[Scene difference descriptions]
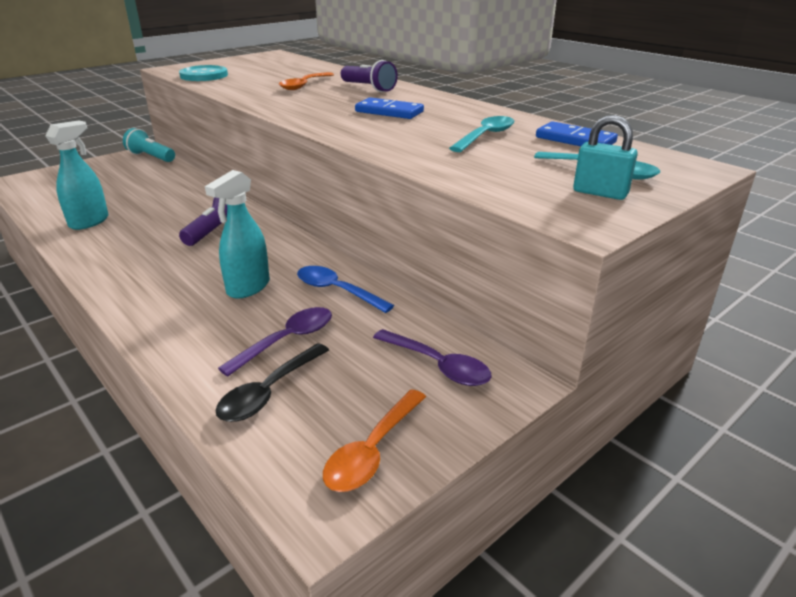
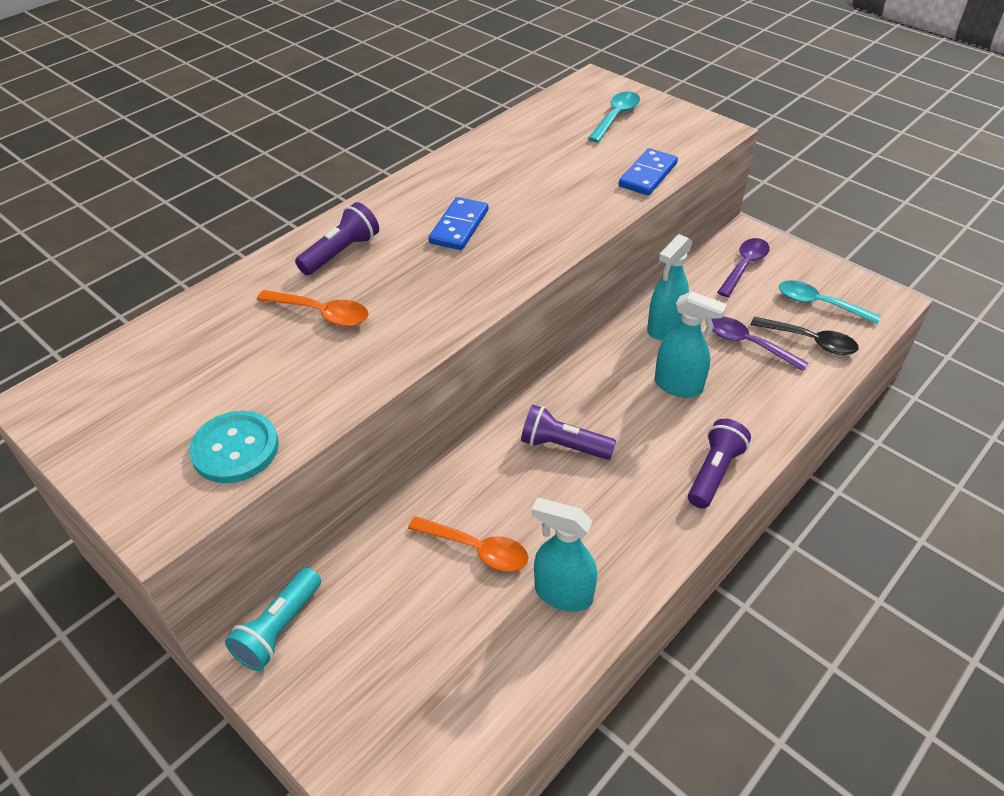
camera: 95 degrees left, 15 degrees up
(131, 291) = (714, 472): none -> purple flashlight
(336, 291) = (664, 327): blue spoon -> turquoise spray bottle
(372, 451) = (837, 288): orange spoon -> orange spoon (477, 549)
(486, 136) = (538, 165): turquoise spoon -> turquoise spoon (819, 304)
(575, 140) = (539, 123): blue domino -> blue domino (648, 175)
(600, 193) = (661, 121): turquoise padlock -> none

■ PROBLEM TO SOLVE ■
The answer must consist of every line from the entries above that contains the string "blue".

■ EXERCISE RESULT ■
(336, 291) = (664, 327): blue spoon -> turquoise spray bottle
(575, 140) = (539, 123): blue domino -> blue domino (648, 175)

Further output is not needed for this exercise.